(Beginning of DATA PROVIDED)

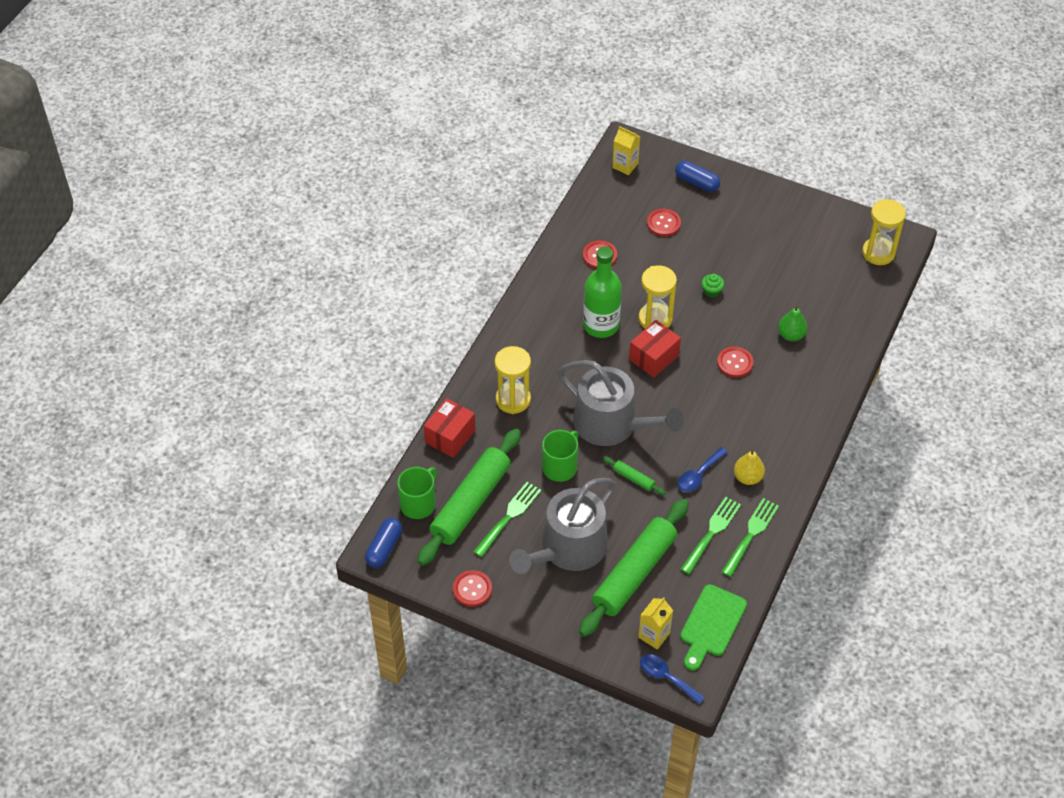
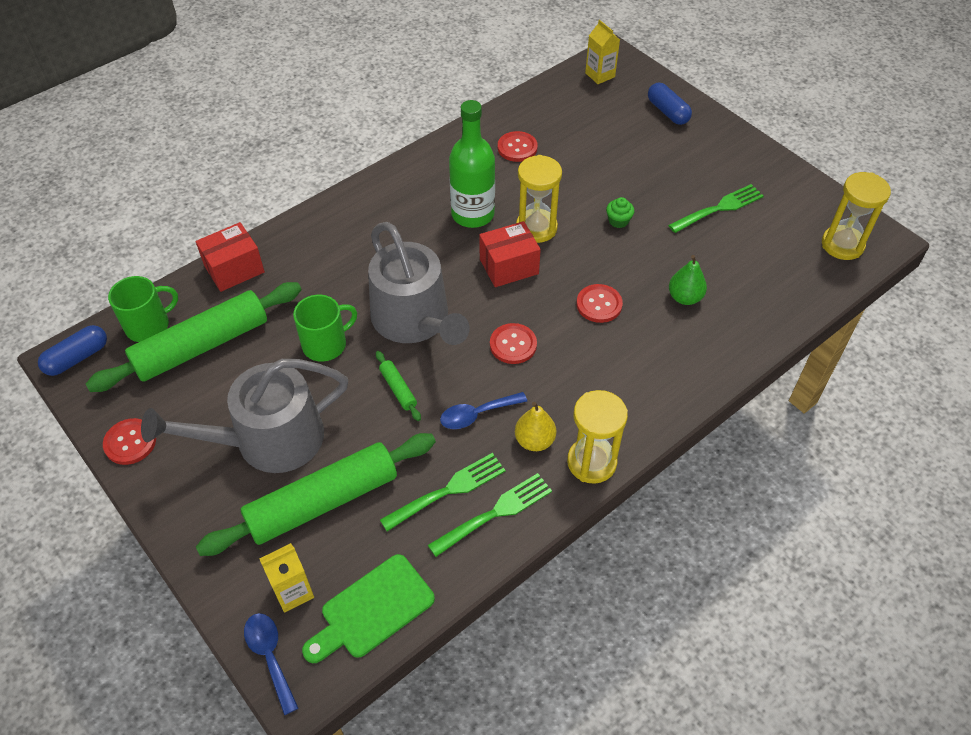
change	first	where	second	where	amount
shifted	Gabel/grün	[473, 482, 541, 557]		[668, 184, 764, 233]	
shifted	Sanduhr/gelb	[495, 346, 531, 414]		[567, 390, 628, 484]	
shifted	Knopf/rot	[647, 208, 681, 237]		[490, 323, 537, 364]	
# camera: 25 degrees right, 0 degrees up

(End of DATA PROVIDED)

HOW TO COMPLETE THIS TASK: Every line of the data above should be quoted exactly. Omit the pictures.

RESPONSE FOR THIS EXERCISE:
change	first	where	second	where	amount
shifted	Gabel/grün	[473, 482, 541, 557]		[668, 184, 764, 233]	
shifted	Sanduhr/gelb	[495, 346, 531, 414]		[567, 390, 628, 484]	
shifted	Knopf/rot	[647, 208, 681, 237]		[490, 323, 537, 364]	
# camera: 25 degrees right, 0 degrees up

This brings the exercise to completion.